Dataset entries
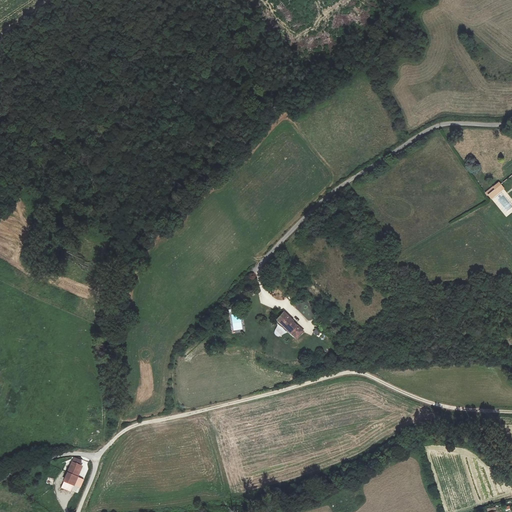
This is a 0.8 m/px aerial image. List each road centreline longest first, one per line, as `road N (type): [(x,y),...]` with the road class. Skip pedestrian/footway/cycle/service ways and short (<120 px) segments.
road 1 (track): [(511,411),(448,407),(350,371),(132,426),(97,459)]
road 2 (unclassified): [(511,122),(429,129),(327,197),(249,272)]
road 3 (track): [(115,437),(122,417),(162,389),(172,344),(247,260),(261,260)]
road 4 (unclassified): [(78,511),(97,459),(88,455),(49,457),(0,479)]
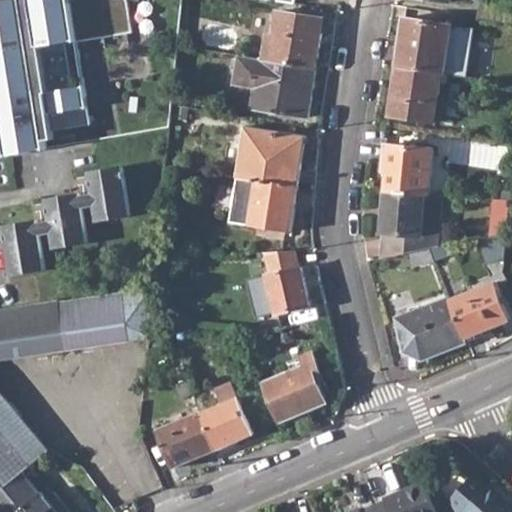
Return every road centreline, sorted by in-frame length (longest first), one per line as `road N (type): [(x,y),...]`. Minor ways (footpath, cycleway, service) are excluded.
road 1 (residential): [(387,432),(336,229),(366,0)]
road 2 (tertiary): [(387,432),(202,511)]
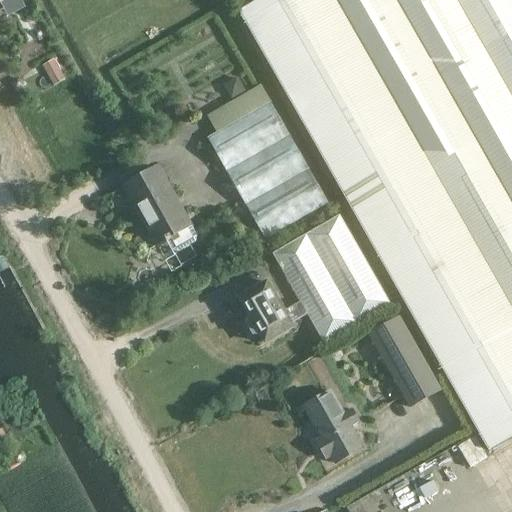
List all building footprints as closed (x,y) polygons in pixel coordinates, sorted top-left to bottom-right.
[(511,0),(259,0),(239,12),(342,193),(489,451),(511,437),(511,0)] [(59,69),(47,76),(53,86),(65,80),(59,69)] [(239,77),(224,86),(231,99),(247,90),(239,77)] [(19,78),(10,83),(15,92),(24,87),(19,78)] [(206,139),(265,240),(327,204),(270,103),(216,133),(206,139)] [(124,187),(135,206),(157,246),(168,240),(174,251),(180,253),(197,243),(199,237),(159,167),(124,187)] [(299,303),(283,313),(291,326),(307,316),(323,343),(391,304),(339,215),(271,255),(299,303)] [(186,261),(185,269),(191,274),(199,271),(200,263),(194,258),(186,261)] [(291,326),(283,313),(266,284),(239,300),(250,318),(247,324),(254,335),(260,336),(265,345),(292,328),(291,326)] [(440,391),(398,318),(369,335),(411,407),(440,391)] [(342,350),(331,356),(336,364),(343,360),(344,354),(342,350)] [(304,407),(323,440),(317,443),(327,459),(332,456),(337,464),(363,449),(351,428),(360,423),(353,410),(344,415),(330,392),(304,407)]
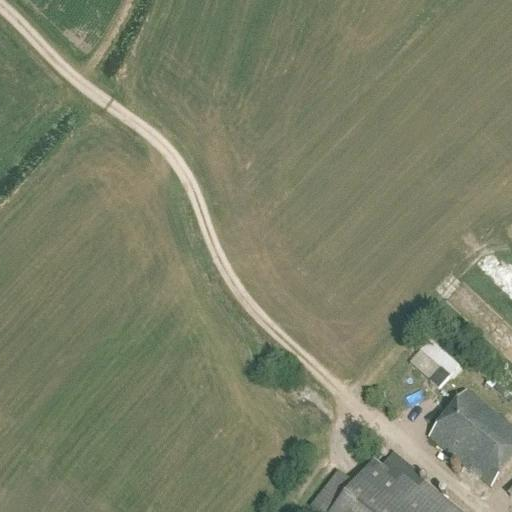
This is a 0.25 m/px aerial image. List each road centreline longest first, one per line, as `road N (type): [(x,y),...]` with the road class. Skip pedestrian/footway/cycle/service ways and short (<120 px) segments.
road 1 (track): [(106,103),(178,159),(212,251),(247,303),(482,511)]
road 2 (track): [(0,7),(106,103)]
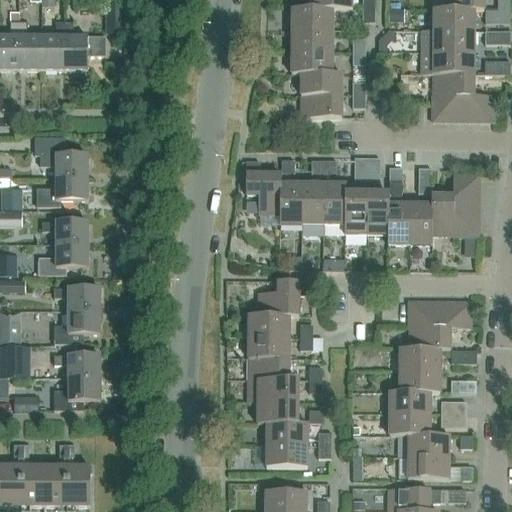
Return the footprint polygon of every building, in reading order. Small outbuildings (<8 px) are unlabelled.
[(55,10),(54,0),(42,0),(42,10),(55,10)] [(310,0),(310,13),(332,13),(351,13),(350,0),(310,0)] [(375,13),(375,0),(362,0),(363,13),(375,13)] [(442,0),(442,14),(474,14),(483,14),(482,0),(442,0)] [(497,3),(497,14),(510,14),(509,3),(497,3)] [(106,25),(123,25),(123,5),(106,5),(106,25)] [(291,12),(291,33),(332,33),(332,13),(310,13),(291,12)] [(375,13),(363,13),(362,26),(375,27),(375,13)] [(389,13),(389,26),(404,26),(404,13),(389,13)] [(0,74),(19,74),(19,26),(19,14),(10,14),(10,26),(10,40),(0,40),(0,74)] [(432,14),(432,35),(473,35),(474,14),(442,14),(432,14)] [(510,29),(510,14),(497,14),(497,15),(484,15),(484,29),(510,29)] [(39,40),(39,74),(64,74),(64,24),(55,24),(55,40),(39,40)] [(73,24),(64,24),(64,74),(87,74),(87,59),(105,59),(105,39),(73,39),(73,24)] [(27,40),(27,26),(19,26),(19,74),(39,74),(39,40),(27,40)] [(291,33),(291,55),(331,55),(332,33),(291,33)] [(432,35),(420,35),(420,57),(473,57),(473,35),(432,35)] [(509,36),(484,36),(484,50),(509,50),(509,36)] [(352,45),(352,57),(365,57),(365,45),(352,45)] [(291,78),(300,78),(331,78),(331,55),(291,55),(291,78)] [(365,57),(352,57),(352,70),(365,70),(365,57)] [(432,79),(432,78),(473,79),(473,57),(420,57),(420,79),(432,79)] [(509,67),(484,67),(484,80),(509,80),(509,67)] [(392,86),(392,74),(380,74),(380,86),(392,86)] [(300,78),(300,99),(341,99),(341,78),(331,78),(300,78)] [(432,78),(432,79),(431,100),(444,100),(456,100),(468,100),(473,100),(473,79),(432,78)] [(352,100),(365,100),(365,88),(352,88),(352,100)] [(340,122),(341,99),(300,99),(300,122),(340,122)] [(365,100),(352,100),(352,114),(364,114),(365,100)] [(431,126),(444,126),(444,100),(431,100),(431,126)] [(457,126),(456,100),(444,100),(444,126),(457,126)] [(469,126),(468,100),(456,100),(457,126),(469,126)] [(480,100),(473,100),(468,100),(469,126),(480,126),(480,100)] [(480,126),(492,126),(492,100),(480,100),(480,126)] [(55,182),(87,182),(87,158),(64,158),(64,141),(34,141),(34,159),(39,159),(39,169),(55,170),(55,182)] [(366,188),(366,162),(354,162),(354,188),(366,188)] [(387,239),(388,198),(374,198),(374,188),(379,188),(379,162),(366,162),(366,188),(368,188),(368,198),(367,239),(387,239)] [(295,164),(281,165),(282,176),(296,176),(295,164)] [(322,179),(323,164),(310,164),(310,179),(322,179)] [(337,164),(323,164),(322,179),(338,178),(337,164)] [(257,219),(279,219),(281,187),(281,178),(258,178),(258,166),(245,165),(245,199),(257,199),(257,219)] [(0,181),(11,181),(11,172),(0,172),(0,181)] [(387,249),(410,249),(410,209),(401,209),(401,198),(402,198),(402,173),(389,172),(388,198),(387,239),(387,249)] [(432,173),(417,173),(417,196),(432,196),(432,173)] [(451,193),(477,193),(477,180),(451,181),(451,193)] [(87,205),(87,182),(55,182),(55,193),(36,193),(36,210),(59,210),(59,204),(87,205)] [(279,229),(302,229),(302,187),(281,187),(279,219),(279,229)] [(323,188),(302,187),(302,229),(323,229),(323,188)] [(323,229),(344,229),(345,198),(345,188),(323,188),(323,229)] [(451,193),(451,199),(451,205),(477,205),(477,193),(451,193)] [(1,194),(1,214),(23,215),(23,194),(1,194)] [(344,239),(367,239),(368,198),(345,198),(344,229),(344,239)] [(431,209),(431,239),(451,240),(451,229),(451,217),(451,205),(451,199),(431,199),(431,209)] [(477,205),(451,205),(451,217),(477,217),(477,205)] [(431,209),(410,209),(410,249),(431,249),(431,239),(431,209)] [(21,215),(0,214),(0,228),(22,228),(21,215)] [(477,217),(451,217),(451,229),(477,229),(477,217)] [(56,235),(56,248),(87,248),(87,225),(55,225),(41,225),(41,235),(56,235)] [(451,229),(451,240),(477,240),(477,229),(451,229)] [(87,271),(87,248),(56,248),(56,261),(38,261),(38,279),(62,279),(66,275),(66,271),(87,271)] [(17,259),(0,258),(0,279),(17,280),(17,259)] [(25,284),(0,283),(0,298),(25,298),(25,284)] [(258,298),(257,319),(290,319),(290,321),(299,321),(299,299),(310,299),(311,287),(277,286),(277,298),(258,298)] [(67,302),(67,316),(99,315),(99,292),(67,292),(53,292),(53,302),(67,302)] [(421,333),(421,307),(410,307),(409,333),(421,333)] [(433,333),(432,307),(421,307),(421,333),(433,333)] [(445,333),(446,307),(432,307),(433,333),(445,333)] [(446,307),(445,333),(449,333),(458,333),(458,307),(446,307)] [(458,307),(458,333),(470,333),(470,307),(458,307)] [(99,338),(99,315),(67,316),(67,328),(53,328),(54,348),(83,348),(83,338),(99,338)] [(248,319),(248,341),(289,341),(290,321),(290,319),(257,319),(248,319)] [(0,347),(20,347),(20,331),(0,330),(0,347)] [(312,342),(312,330),(299,330),(299,342),(312,342)] [(409,333),(409,353),(440,354),(449,354),(449,333),(445,333),(433,333),(421,333),(409,333)] [(248,341),(248,363),(289,364),(289,341),(248,341)] [(312,342),(299,342),(299,355),(312,355),(312,342)] [(0,350),(0,381),(26,382),(26,350),(0,350)] [(400,353),(400,376),(440,376),(440,354),(409,353),(400,353)] [(451,355),(451,368),(477,368),(477,354),(451,355)] [(100,382),(100,358),(67,359),(53,359),(53,369),(67,369),(67,382),(100,382)] [(248,363),(248,384),(289,385),(289,364),(248,363)] [(308,385),(321,385),(322,373),(308,373),(308,385)] [(400,376),(400,397),(430,397),(440,397),(440,376),(400,376)] [(99,405),(100,382),(67,382),(68,394),(53,394),(53,414),(83,414),(83,405),(99,405)] [(248,407),(257,407),(297,408),(297,385),(289,385),(248,384),(248,407)] [(321,385),(308,385),(308,398),(321,398),(321,385)] [(450,385),(450,398),(475,398),(475,385),(450,385)] [(390,397),(390,419),(430,420),(430,397),(400,397),(390,397)] [(39,416),(38,399),(13,400),(13,417),(39,416)] [(257,429),(266,429),(297,428),(297,408),(257,407),(257,429)] [(441,407),(441,419),(467,419),(467,407),(441,407)] [(322,428),(321,415),(308,415),(308,428),(322,428)] [(390,440),(408,440),(430,440),(430,420),(390,419),(390,440)] [(467,419),(441,419),(441,432),(467,432),(467,419)] [(266,429),(266,450),(306,450),(306,429),(297,428),(266,429)] [(318,451),(330,451),(330,438),(317,439),(318,451)] [(408,440),(408,462),(448,463),(448,440),(430,440),(408,440)] [(460,440),(460,453),(473,453),(473,440),(460,440)] [(0,510),(20,510),(20,448),(13,448),(13,465),(14,465),(14,470),(0,469),(0,510)] [(20,510),(43,510),(43,470),(27,469),(27,465),(28,465),(28,448),(20,448),(20,510)] [(43,510),(66,510),(66,448),(59,448),(59,465),(60,465),(60,470),(43,470),(43,510)] [(66,448),(66,510),(89,510),(90,470),(73,470),(73,465),(74,465),(74,448),(66,448)] [(306,473),(306,450),(266,450),(266,472),(306,473)] [(330,451),(318,451),(318,463),(330,463),(330,451)] [(353,460),(362,460),(362,451),(352,452),(353,460)] [(363,460),(352,461),(353,484),(363,483),(363,460)] [(448,471),(448,463),(408,462),(399,462),(399,484),(408,484),(448,484),(460,484),(460,471),(448,471)] [(460,471),(460,484),(473,484),(473,471),(460,471)] [(465,507),(466,495),(439,494),(439,495),(439,507),(465,507)] [(388,495),(387,511),(427,511),(428,507),(439,507),(439,495),(388,495)] [(265,496),(264,511),(305,511),(306,496),(265,496)]
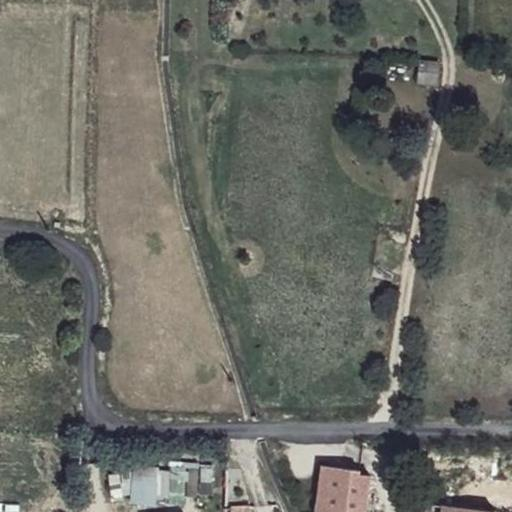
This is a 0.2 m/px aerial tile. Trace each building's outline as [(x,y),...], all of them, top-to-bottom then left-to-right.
[(420,60),(414,83),(420,85),(435,87),(440,60),(420,60)] [(122,462),(123,500),(158,499),(157,462),(122,462)] [(355,472),(332,469),(326,510),(337,510),(353,510),(355,472)] [(364,472),(355,472),(353,510),(353,511),(375,511),(378,482),(365,479),(364,472)] [(511,511),(511,489),(480,486),(478,511),(511,511)]
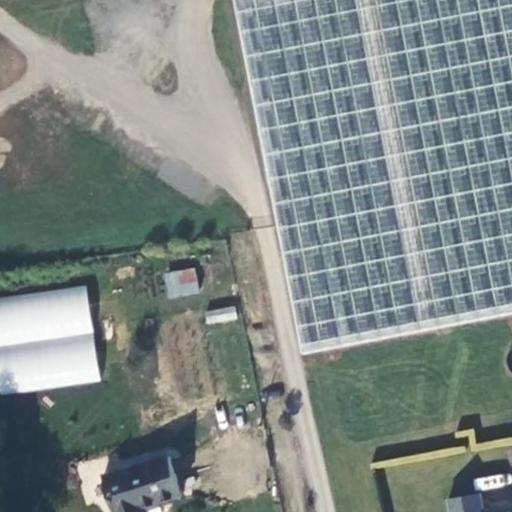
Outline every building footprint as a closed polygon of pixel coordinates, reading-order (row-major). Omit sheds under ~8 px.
[(511,0),(246,0),(211,8),(288,368),(511,320),(511,0)] [(188,266),(156,269),(159,292),(189,290),(188,266)] [(0,392),(98,384),(89,286),(0,293),(0,392)] [(204,311),(206,325),(238,320),(236,306),(204,311)] [(159,452),(89,475),(101,511),(132,511),(130,505),(151,497),(172,490),(159,452)] [(130,505),(132,511),(155,511),(151,497),(130,505)] [(471,511),(469,502),(437,508),(437,511),(471,511)]
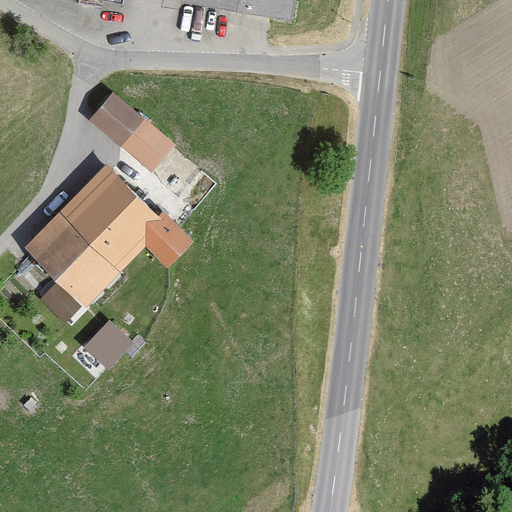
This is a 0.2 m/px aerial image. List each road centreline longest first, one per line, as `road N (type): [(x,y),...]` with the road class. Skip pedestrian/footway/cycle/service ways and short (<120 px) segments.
road 1 (secondary): [(331,511),(392,0)]
road 2 (track): [(383,79),(72,54),(0,2)]
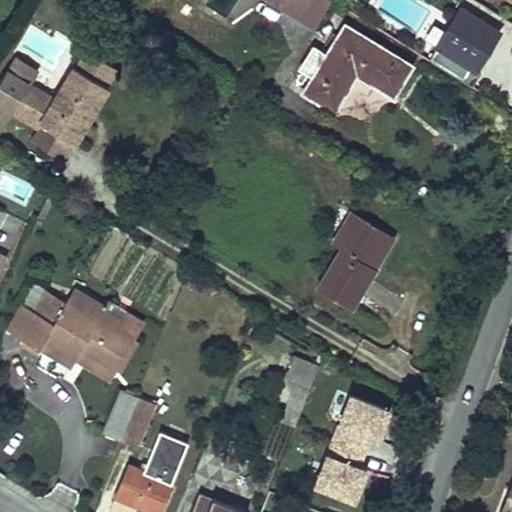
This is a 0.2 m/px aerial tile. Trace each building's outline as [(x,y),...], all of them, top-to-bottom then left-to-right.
[(206,0),(203,5),(227,19),(239,0),(206,0)] [(327,0),(264,0),(310,28),(327,0)] [(445,0),(459,9),(426,59),(462,82),(471,70),(474,72),(499,33),(496,30),(504,17),(495,11),(476,0),(445,0)] [(393,32),(411,42),(418,31),(424,22),(406,12),(393,32)] [(324,55),(317,50),(311,46),(296,69),(310,77),(300,91),(330,110),(354,73),(358,67),(375,78),(371,84),(390,96),(409,66),(342,25),(335,36),(324,55)] [(418,31),(411,42),(416,46),(423,34),(418,31)] [(329,32),(317,50),(324,55),(335,36),(329,32)] [(89,51),(79,68),(112,89),(123,71),(89,51)] [(358,67),(354,73),(371,84),(375,78),(358,67)] [(60,96),(36,82),(35,84),(16,115),(42,130),(45,126),(79,145),(82,147),(115,91),(112,89),(79,68),(78,68),(60,96)] [(79,145),(45,126),(42,130),(36,140),(70,160),(79,145)] [(45,217),(57,191),(50,187),(37,215),(45,217)] [(372,266),(362,260),(382,229),(347,209),(328,242),(337,247),(313,286),(348,307),(372,266)] [(382,229),(362,260),(372,266),(391,234),(382,229)] [(77,282),(66,300),(95,316),(97,312),(115,323),(123,310),(77,282)] [(37,314),(22,338),(38,348),(41,341),(73,360),(79,349),(114,371),(136,335),(115,323),(97,312),(95,316),(66,300),(65,299),(64,302),(45,291),(33,285),(20,304),(32,311),(37,314)] [(6,328),(22,338),(37,314),(32,311),(20,304),(6,328)] [(41,341),(38,348),(68,367),(73,360),(41,341)] [(79,349),(73,360),(108,381),(114,371),(79,349)] [(294,422),(318,365),(294,355),(270,411),(294,422)] [(102,431),(118,438),(135,395),(120,389),(102,431)] [(344,394),(327,449),(369,461),(386,407),(344,394)] [(135,395),(118,438),(136,445),(153,402),(135,395)] [(108,511),(109,511),(163,511),(190,444),(157,432),(143,470),(126,463),(108,511)] [(355,504),(367,469),(322,453),(309,488),(355,504)] [(244,511),(197,493),(189,511),(244,511)]
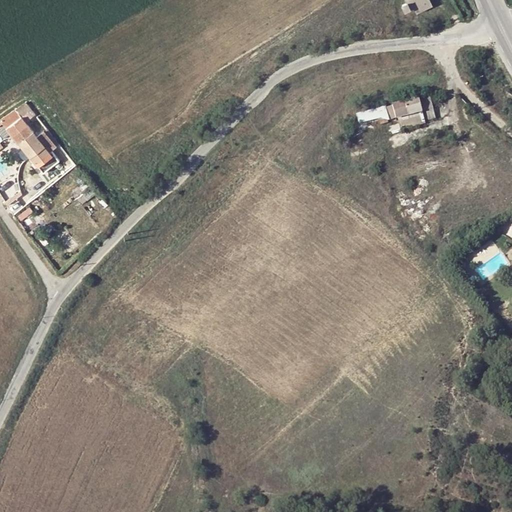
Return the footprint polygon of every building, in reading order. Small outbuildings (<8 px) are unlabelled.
[(419,12),(432,5),(430,0),(406,0),(408,4),(403,6),(407,12),(416,7),(419,12)] [(392,106),(384,108),(388,120),(396,118),(398,118),(422,111),(433,108),(429,95),(419,98),(392,106)] [(17,106),(28,118),(35,114),(24,101),(17,106)] [(44,132),(37,137),(14,108),(0,117),(0,123),(18,145),(20,144),(36,164),(57,147),(44,132)] [(425,124),(422,111),(398,118),(399,123),(390,126),(392,134),(425,124)] [(369,119),(367,112),(357,115),(359,122),(369,119)] [(60,145),(47,129),(44,132),(57,147),(60,145)] [(77,175),(72,168),(59,178),(65,185),(77,175)] [(88,210),(98,201),(91,192),(81,201),(88,210)]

_What you will do_:
Rewrite everything from the start of the listing down to the line containing "1 (track): [(511,411),(448,407),(350,371),(132,426),(97,459)]", switching "centreline" to "centerline" and keeping all else the same. Leave the pictures out.

_Finished task_:
This is a 0.8 m/px aerial image. List each road centerline longest first, one per line, as `road N (type): [(x,y),...]` with the road class. Skip pedestrian/footway/cycle/service ways and short (<120 px) segments.
road 1 (track): [(511,411),(448,407),(350,371),(132,426),(97,459)]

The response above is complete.